All of the data below should be printed again word for word, pictures excluded.

**** DATA TO PROCESS ****

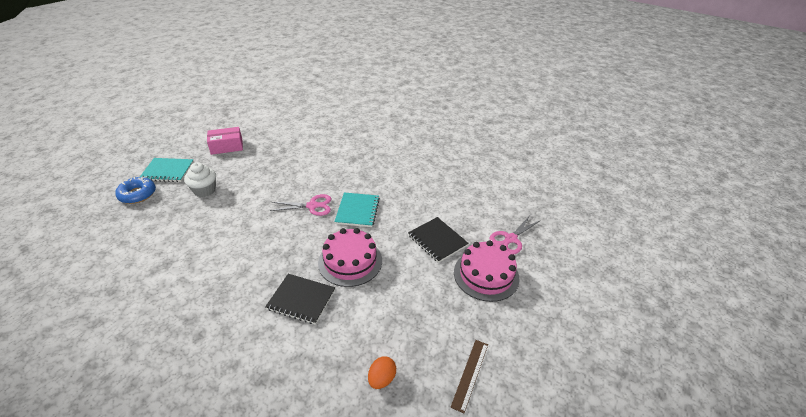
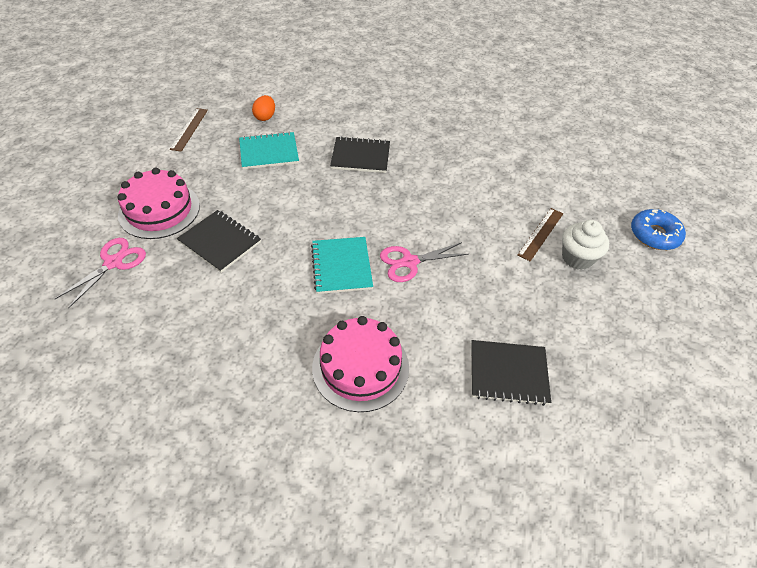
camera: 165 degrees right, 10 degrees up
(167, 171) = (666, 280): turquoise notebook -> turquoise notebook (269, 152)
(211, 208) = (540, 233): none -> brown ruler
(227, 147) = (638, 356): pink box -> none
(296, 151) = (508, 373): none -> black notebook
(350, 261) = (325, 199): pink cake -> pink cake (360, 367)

****

ANSWER TO THIS TASK:
camera: 165 degrees right, 10 degrees up
(167, 171) = (666, 280): turquoise notebook -> turquoise notebook (269, 152)
(211, 208) = (540, 233): none -> brown ruler
(227, 147) = (638, 356): pink box -> none
(296, 151) = (508, 373): none -> black notebook
(350, 261) = (325, 199): pink cake -> pink cake (360, 367)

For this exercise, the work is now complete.